● **Problem**: Write out, with no changes, every line starting at the one that contains "missing: house/bright orange" and ending at the last line of the data below. Leave pictures out.

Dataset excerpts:
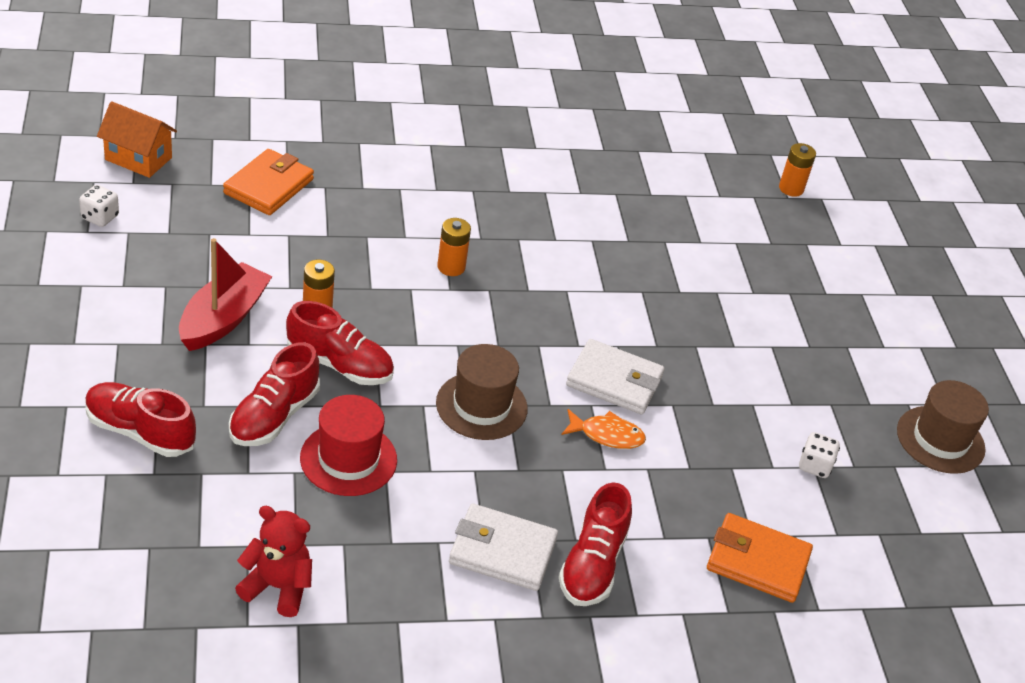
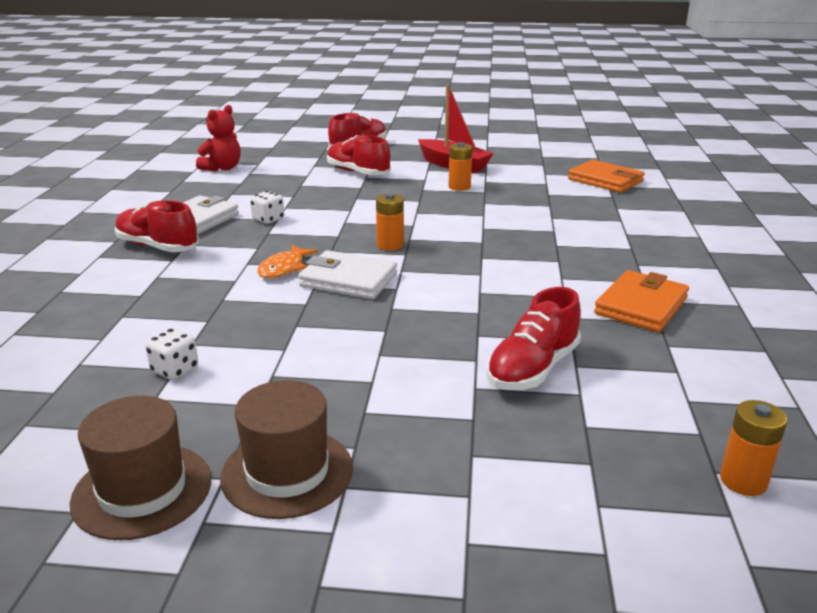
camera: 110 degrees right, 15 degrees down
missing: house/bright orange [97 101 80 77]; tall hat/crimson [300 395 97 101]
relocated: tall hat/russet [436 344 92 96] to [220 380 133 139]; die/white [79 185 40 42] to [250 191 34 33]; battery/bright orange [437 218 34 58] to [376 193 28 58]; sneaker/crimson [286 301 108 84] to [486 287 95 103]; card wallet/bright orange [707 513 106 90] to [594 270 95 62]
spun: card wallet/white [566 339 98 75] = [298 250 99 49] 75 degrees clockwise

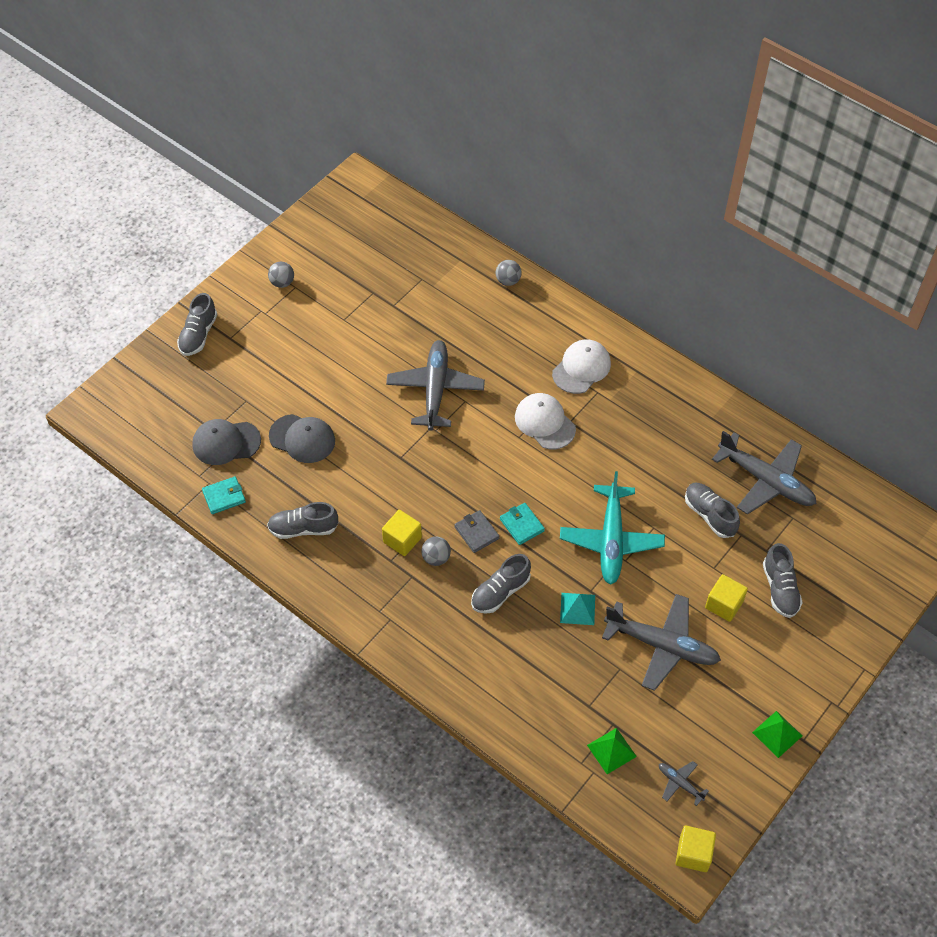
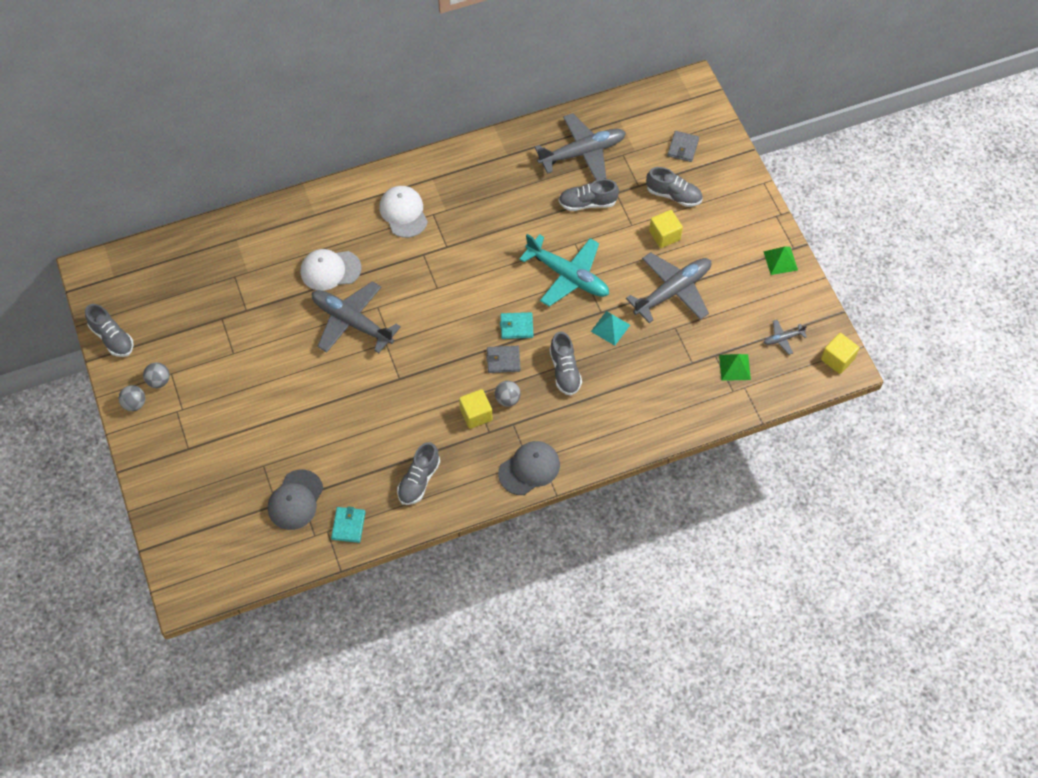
camera: 60 degrees left, 5 degrees up
appeared: card wallet/gray [667 131 32 31]
relocated: sneaker/gray [177 293 40 63] to [85 304 49 53]; ball/gray [496 260 26 26] to [119 385 26 26]; peaked cap/white [515 393 61 56] to [300 249 61 42]; peaked cap/gray [269 414 66 49] to [498 441 62 54]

● **Answer to this exercise**:
missing: house/bright orange [97 101 80 77]; tall hat/crimson [300 395 97 101]
relocated: tall hat/russet [436 344 92 96] to [220 380 133 139]; die/white [79 185 40 42] to [250 191 34 33]; battery/bright orange [437 218 34 58] to [376 193 28 58]; sneaker/crimson [286 301 108 84] to [486 287 95 103]; card wallet/bright orange [707 513 106 90] to [594 270 95 62]
spun: card wallet/white [566 339 98 75] = [298 250 99 49] 75 degrees clockwise

camera: 60 degrees left, 5 degrees up
appeared: card wallet/gray [667 131 32 31]
relocated: sneaker/gray [177 293 40 63] to [85 304 49 53]; ball/gray [496 260 26 26] to [119 385 26 26]; peaked cap/white [515 393 61 56] to [300 249 61 42]; peaked cap/gray [269 414 66 49] to [498 441 62 54]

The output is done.